PROVIDED DATA:
┌──

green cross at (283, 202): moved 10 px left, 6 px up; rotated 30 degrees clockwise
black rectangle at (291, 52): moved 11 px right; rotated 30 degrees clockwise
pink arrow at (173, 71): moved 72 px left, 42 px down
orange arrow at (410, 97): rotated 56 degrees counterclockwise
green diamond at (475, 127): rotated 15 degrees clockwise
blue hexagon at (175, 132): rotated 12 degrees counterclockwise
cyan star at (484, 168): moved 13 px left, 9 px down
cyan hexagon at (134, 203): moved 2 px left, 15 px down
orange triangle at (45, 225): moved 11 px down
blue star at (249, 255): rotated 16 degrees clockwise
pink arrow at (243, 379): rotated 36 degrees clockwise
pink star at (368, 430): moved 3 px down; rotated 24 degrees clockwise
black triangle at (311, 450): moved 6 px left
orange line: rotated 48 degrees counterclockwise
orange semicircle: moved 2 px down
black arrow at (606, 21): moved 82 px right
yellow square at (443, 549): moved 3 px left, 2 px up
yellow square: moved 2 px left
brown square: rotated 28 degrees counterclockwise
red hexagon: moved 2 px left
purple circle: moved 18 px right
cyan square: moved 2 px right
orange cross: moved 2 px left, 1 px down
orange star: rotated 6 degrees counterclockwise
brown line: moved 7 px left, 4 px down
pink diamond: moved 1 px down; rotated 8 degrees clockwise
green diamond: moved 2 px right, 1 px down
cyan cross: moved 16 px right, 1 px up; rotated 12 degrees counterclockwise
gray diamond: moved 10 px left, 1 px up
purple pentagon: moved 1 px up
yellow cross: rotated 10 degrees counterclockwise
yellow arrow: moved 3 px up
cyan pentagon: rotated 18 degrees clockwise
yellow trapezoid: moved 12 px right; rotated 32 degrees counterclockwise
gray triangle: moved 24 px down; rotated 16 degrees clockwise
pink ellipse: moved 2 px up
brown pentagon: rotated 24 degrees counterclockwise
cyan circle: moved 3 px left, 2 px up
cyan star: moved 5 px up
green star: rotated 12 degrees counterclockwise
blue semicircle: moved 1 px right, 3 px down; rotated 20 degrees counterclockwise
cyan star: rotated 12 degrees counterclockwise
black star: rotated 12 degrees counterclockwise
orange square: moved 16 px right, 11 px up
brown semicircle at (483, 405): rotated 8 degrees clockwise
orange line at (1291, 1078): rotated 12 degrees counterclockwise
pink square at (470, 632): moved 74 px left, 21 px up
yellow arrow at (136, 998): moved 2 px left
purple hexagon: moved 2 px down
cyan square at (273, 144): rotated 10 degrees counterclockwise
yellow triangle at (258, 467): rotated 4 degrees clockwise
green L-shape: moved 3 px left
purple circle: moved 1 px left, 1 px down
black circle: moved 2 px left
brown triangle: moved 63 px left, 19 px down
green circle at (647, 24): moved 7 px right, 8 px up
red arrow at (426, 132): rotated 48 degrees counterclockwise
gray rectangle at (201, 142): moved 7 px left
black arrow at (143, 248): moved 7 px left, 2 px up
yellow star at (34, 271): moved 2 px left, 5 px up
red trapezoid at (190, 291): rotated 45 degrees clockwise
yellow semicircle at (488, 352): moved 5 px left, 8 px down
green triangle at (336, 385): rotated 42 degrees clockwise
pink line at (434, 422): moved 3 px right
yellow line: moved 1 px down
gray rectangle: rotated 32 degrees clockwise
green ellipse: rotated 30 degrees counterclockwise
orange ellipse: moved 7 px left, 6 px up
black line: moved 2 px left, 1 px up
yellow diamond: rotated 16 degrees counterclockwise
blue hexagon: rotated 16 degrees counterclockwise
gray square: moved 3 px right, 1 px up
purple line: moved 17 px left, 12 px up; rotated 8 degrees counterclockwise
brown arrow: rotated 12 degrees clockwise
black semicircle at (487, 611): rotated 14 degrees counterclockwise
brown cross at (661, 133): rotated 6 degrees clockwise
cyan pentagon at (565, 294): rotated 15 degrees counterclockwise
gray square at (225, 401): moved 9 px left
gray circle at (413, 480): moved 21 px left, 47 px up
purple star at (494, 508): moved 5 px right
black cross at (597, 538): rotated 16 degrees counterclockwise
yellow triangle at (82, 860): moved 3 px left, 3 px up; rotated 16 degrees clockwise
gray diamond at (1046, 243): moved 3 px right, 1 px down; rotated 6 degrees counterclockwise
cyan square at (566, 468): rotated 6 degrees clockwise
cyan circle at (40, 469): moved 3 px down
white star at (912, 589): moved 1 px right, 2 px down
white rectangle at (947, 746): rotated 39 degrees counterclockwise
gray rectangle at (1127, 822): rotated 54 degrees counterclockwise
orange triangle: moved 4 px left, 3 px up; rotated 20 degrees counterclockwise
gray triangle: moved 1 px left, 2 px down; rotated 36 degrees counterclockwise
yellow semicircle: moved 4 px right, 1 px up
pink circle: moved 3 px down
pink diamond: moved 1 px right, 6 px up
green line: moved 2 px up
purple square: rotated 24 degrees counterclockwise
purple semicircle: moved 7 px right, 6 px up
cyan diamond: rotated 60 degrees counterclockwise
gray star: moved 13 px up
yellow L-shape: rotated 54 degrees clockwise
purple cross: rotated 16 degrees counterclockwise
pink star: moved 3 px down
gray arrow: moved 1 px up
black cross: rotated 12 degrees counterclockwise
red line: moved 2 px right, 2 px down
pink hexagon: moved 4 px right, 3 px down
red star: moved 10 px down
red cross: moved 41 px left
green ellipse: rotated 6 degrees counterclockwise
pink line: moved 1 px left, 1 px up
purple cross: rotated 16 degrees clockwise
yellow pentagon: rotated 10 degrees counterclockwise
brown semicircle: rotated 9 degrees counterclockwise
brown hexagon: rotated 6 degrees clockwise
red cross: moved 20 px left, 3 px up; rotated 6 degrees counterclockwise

└──

AIM: Print all of the records above verbatim, changing nothing.

THE COMPLETED TASK:
green cross at (283, 202): moved 10 px left, 6 px up; rotated 30 degrees clockwise
black rectangle at (291, 52): moved 11 px right; rotated 30 degrees clockwise
pink arrow at (173, 71): moved 72 px left, 42 px down
orange arrow at (410, 97): rotated 56 degrees counterclockwise
green diamond at (475, 127): rotated 15 degrees clockwise
blue hexagon at (175, 132): rotated 12 degrees counterclockwise
cyan star at (484, 168): moved 13 px left, 9 px down
cyan hexagon at (134, 203): moved 2 px left, 15 px down
orange triangle at (45, 225): moved 11 px down
blue star at (249, 255): rotated 16 degrees clockwise
pink arrow at (243, 379): rotated 36 degrees clockwise
pink star at (368, 430): moved 3 px down; rotated 24 degrees clockwise
black triangle at (311, 450): moved 6 px left
orange line: rotated 48 degrees counterclockwise
orange semicircle: moved 2 px down
black arrow at (606, 21): moved 82 px right
yellow square at (443, 549): moved 3 px left, 2 px up
yellow square: moved 2 px left
brown square: rotated 28 degrees counterclockwise
red hexagon: moved 2 px left
purple circle: moved 18 px right
cyan square: moved 2 px right
orange cross: moved 2 px left, 1 px down
orange star: rotated 6 degrees counterclockwise
brown line: moved 7 px left, 4 px down
pink diamond: moved 1 px down; rotated 8 degrees clockwise
green diamond: moved 2 px right, 1 px down
cyan cross: moved 16 px right, 1 px up; rotated 12 degrees counterclockwise
gray diamond: moved 10 px left, 1 px up
purple pentagon: moved 1 px up
yellow cross: rotated 10 degrees counterclockwise
yellow arrow: moved 3 px up
cyan pentagon: rotated 18 degrees clockwise
yellow trapezoid: moved 12 px right; rotated 32 degrees counterclockwise
gray triangle: moved 24 px down; rotated 16 degrees clockwise
pink ellipse: moved 2 px up
brown pentagon: rotated 24 degrees counterclockwise
cyan circle: moved 3 px left, 2 px up
cyan star: moved 5 px up
green star: rotated 12 degrees counterclockwise
blue semicircle: moved 1 px right, 3 px down; rotated 20 degrees counterclockwise
cyan star: rotated 12 degrees counterclockwise
black star: rotated 12 degrees counterclockwise
orange square: moved 16 px right, 11 px up
brown semicircle at (483, 405): rotated 8 degrees clockwise
orange line at (1291, 1078): rotated 12 degrees counterclockwise
pink square at (470, 632): moved 74 px left, 21 px up
yellow arrow at (136, 998): moved 2 px left
purple hexagon: moved 2 px down
cyan square at (273, 144): rotated 10 degrees counterclockwise
yellow triangle at (258, 467): rotated 4 degrees clockwise
green L-shape: moved 3 px left
purple circle: moved 1 px left, 1 px down
black circle: moved 2 px left
brown triangle: moved 63 px left, 19 px down
green circle at (647, 24): moved 7 px right, 8 px up
red arrow at (426, 132): rotated 48 degrees counterclockwise
gray rectangle at (201, 142): moved 7 px left
black arrow at (143, 248): moved 7 px left, 2 px up
yellow star at (34, 271): moved 2 px left, 5 px up
red trapezoid at (190, 291): rotated 45 degrees clockwise
yellow semicircle at (488, 352): moved 5 px left, 8 px down
green triangle at (336, 385): rotated 42 degrees clockwise
pink line at (434, 422): moved 3 px right
yellow line: moved 1 px down
gray rectangle: rotated 32 degrees clockwise
green ellipse: rotated 30 degrees counterclockwise
orange ellipse: moved 7 px left, 6 px up
black line: moved 2 px left, 1 px up
yellow diamond: rotated 16 degrees counterclockwise
blue hexagon: rotated 16 degrees counterclockwise
gray square: moved 3 px right, 1 px up
purple line: moved 17 px left, 12 px up; rotated 8 degrees counterclockwise
brown arrow: rotated 12 degrees clockwise
black semicircle at (487, 611): rotated 14 degrees counterclockwise
brown cross at (661, 133): rotated 6 degrees clockwise
cyan pentagon at (565, 294): rotated 15 degrees counterclockwise
gray square at (225, 401): moved 9 px left
gray circle at (413, 480): moved 21 px left, 47 px up
purple star at (494, 508): moved 5 px right
black cross at (597, 538): rotated 16 degrees counterclockwise
yellow triangle at (82, 860): moved 3 px left, 3 px up; rotated 16 degrees clockwise
gray diamond at (1046, 243): moved 3 px right, 1 px down; rotated 6 degrees counterclockwise
cyan square at (566, 468): rotated 6 degrees clockwise
cyan circle at (40, 469): moved 3 px down
white star at (912, 589): moved 1 px right, 2 px down
white rectangle at (947, 746): rotated 39 degrees counterclockwise
gray rectangle at (1127, 822): rotated 54 degrees counterclockwise
orange triangle: moved 4 px left, 3 px up; rotated 20 degrees counterclockwise
gray triangle: moved 1 px left, 2 px down; rotated 36 degrees counterclockwise
yellow semicircle: moved 4 px right, 1 px up
pink circle: moved 3 px down
pink diamond: moved 1 px right, 6 px up
green line: moved 2 px up
purple square: rotated 24 degrees counterclockwise
purple semicircle: moved 7 px right, 6 px up
cyan diamond: rotated 60 degrees counterclockwise
gray star: moved 13 px up
yellow L-shape: rotated 54 degrees clockwise
purple cross: rotated 16 degrees counterclockwise
pink star: moved 3 px down
gray arrow: moved 1 px up
black cross: rotated 12 degrees counterclockwise
red line: moved 2 px right, 2 px down
pink hexagon: moved 4 px right, 3 px down
red star: moved 10 px down
red cross: moved 41 px left
green ellipse: rotated 6 degrees counterclockwise
pink line: moved 1 px left, 1 px up
purple cross: rotated 16 degrees clockwise
yellow pentagon: rotated 10 degrees counterclockwise
brown semicircle: rotated 9 degrees counterclockwise
brown hexagon: rotated 6 degrees clockwise
red cross: moved 20 px left, 3 px up; rotated 6 degrees counterclockwise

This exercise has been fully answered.